■ TASK TO CARRY OUT
If a line in the data has the string "black", please show it.

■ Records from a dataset
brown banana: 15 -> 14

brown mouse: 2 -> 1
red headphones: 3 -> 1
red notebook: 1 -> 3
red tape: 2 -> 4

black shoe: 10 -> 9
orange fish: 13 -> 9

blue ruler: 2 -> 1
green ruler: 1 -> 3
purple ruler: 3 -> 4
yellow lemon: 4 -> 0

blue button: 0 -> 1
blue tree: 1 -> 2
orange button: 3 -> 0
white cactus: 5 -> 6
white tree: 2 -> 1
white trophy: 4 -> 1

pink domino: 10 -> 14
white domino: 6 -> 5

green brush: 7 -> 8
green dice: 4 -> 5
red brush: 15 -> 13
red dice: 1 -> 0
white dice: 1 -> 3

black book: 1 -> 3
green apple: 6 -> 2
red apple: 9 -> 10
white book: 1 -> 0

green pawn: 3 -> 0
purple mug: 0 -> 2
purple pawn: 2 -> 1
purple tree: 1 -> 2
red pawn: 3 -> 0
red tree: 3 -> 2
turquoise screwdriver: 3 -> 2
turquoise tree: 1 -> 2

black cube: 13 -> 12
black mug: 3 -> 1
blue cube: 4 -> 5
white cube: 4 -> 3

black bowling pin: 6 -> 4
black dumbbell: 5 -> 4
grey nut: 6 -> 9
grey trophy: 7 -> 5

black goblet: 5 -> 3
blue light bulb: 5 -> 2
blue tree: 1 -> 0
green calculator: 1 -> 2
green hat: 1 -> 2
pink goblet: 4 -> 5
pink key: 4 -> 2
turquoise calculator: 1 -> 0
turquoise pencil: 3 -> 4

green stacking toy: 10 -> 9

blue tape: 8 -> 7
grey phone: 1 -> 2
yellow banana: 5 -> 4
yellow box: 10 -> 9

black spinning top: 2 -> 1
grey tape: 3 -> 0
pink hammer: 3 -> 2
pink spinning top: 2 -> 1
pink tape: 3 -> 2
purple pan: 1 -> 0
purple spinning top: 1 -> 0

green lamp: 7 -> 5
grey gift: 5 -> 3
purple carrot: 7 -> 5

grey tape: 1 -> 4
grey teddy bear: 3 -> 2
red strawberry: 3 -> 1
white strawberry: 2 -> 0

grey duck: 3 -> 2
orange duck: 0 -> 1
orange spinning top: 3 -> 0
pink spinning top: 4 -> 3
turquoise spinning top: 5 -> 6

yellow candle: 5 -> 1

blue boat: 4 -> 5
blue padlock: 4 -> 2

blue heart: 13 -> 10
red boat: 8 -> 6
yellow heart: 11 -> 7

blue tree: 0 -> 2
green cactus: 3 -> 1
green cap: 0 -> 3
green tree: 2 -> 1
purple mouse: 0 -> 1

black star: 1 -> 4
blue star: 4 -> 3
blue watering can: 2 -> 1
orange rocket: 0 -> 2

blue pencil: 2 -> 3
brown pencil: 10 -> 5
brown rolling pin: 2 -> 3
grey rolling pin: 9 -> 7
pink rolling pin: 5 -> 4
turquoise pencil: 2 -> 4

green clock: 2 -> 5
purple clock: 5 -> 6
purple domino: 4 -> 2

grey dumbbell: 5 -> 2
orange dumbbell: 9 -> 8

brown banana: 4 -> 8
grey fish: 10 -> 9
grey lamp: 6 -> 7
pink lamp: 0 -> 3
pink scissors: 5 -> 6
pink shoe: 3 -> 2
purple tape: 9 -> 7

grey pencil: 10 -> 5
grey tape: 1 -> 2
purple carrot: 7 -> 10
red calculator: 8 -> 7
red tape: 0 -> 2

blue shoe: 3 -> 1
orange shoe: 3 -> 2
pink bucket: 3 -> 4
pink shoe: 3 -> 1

■ RESPONSE TO THIS TASK
black shoe: 10 -> 9
black book: 1 -> 3
black cube: 13 -> 12
black mug: 3 -> 1
black bowling pin: 6 -> 4
black dumbbell: 5 -> 4
black goblet: 5 -> 3
black spinning top: 2 -> 1
black star: 1 -> 4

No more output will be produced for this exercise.